WORK INSTRUCTIONS :: Once "red star: (127, 342) -> (121, 404), moved" turns up in a line below, reproduce that line and those after it exactly, stopping after the line with "brown rectangle: (124, 123)"; leave pictures out.

RECORDS FOR THIS TASK ::
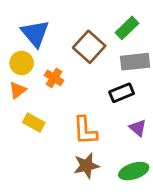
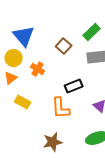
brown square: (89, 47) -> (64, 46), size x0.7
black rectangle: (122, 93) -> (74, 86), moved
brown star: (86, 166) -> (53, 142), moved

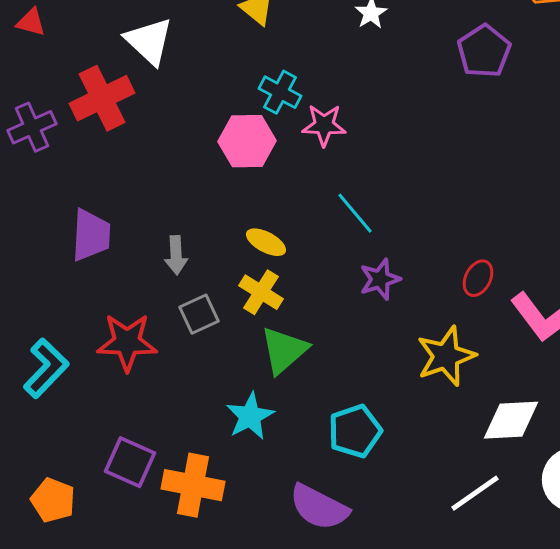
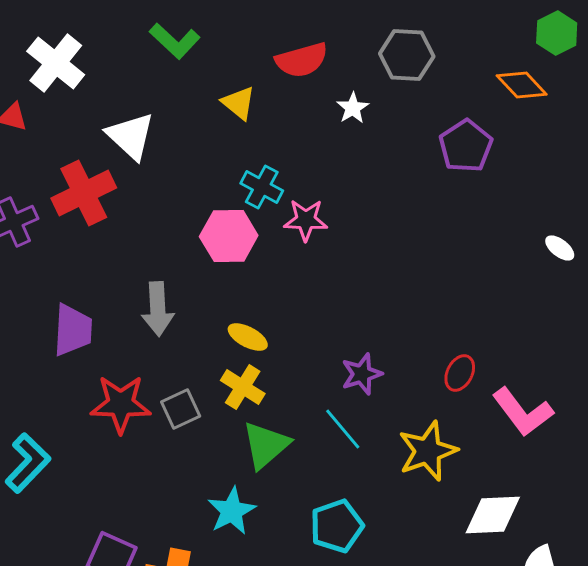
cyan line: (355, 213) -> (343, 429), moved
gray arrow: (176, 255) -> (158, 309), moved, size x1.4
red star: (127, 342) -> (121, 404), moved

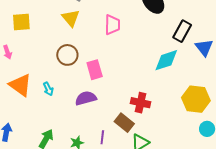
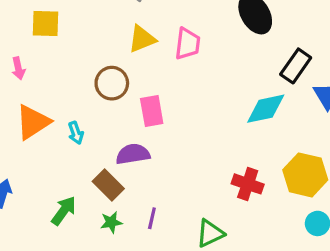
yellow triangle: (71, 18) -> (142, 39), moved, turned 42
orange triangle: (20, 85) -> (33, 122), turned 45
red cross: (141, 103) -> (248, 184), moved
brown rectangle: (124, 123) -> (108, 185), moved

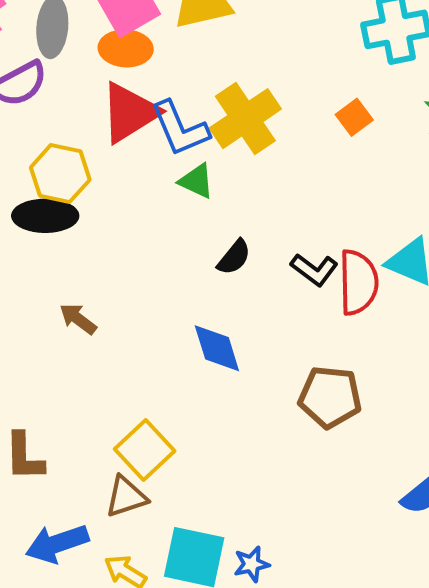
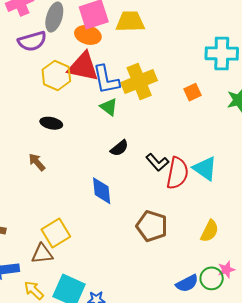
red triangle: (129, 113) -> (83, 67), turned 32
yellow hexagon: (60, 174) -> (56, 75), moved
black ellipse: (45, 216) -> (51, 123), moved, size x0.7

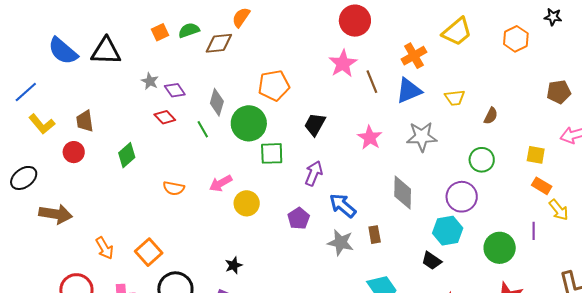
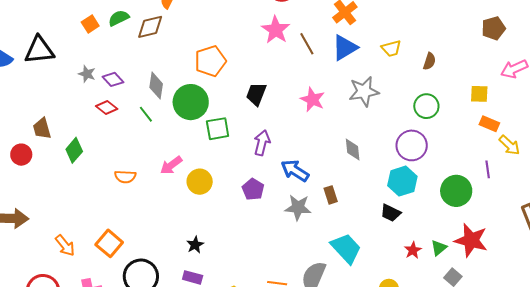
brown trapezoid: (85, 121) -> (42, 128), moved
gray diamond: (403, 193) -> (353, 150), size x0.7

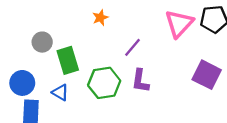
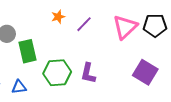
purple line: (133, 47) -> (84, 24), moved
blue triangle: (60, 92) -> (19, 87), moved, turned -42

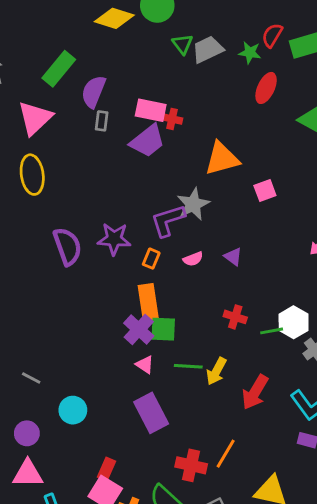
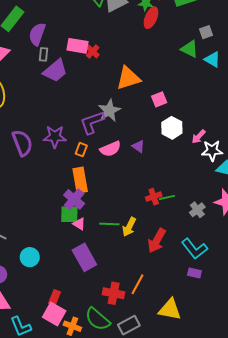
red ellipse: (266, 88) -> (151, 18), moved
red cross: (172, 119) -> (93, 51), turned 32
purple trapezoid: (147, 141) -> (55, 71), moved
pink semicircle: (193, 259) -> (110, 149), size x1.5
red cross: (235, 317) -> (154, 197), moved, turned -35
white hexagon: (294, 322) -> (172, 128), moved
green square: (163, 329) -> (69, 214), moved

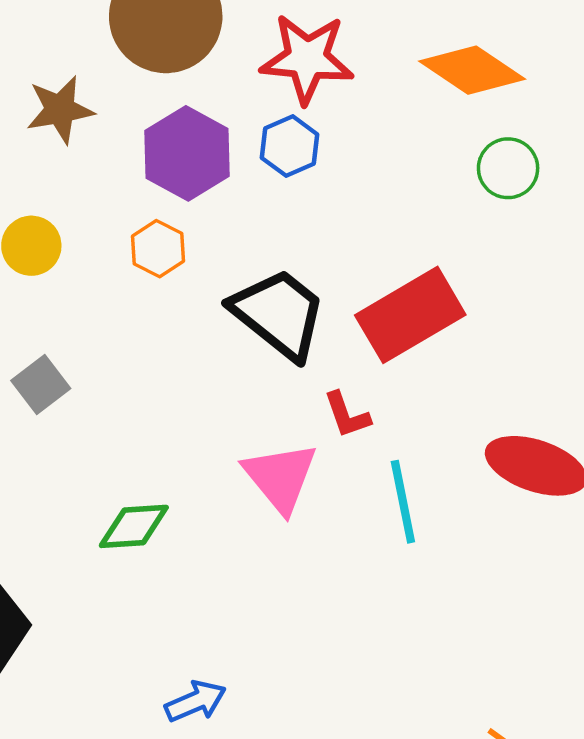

EXERCISE ANSWER ::
red star: (127, 342) -> (121, 404), moved

yellow triangle: (71, 18) -> (142, 39), moved, turned 42
orange triangle: (20, 85) -> (33, 122), turned 45
red cross: (141, 103) -> (248, 184), moved
brown rectangle: (124, 123) -> (108, 185), moved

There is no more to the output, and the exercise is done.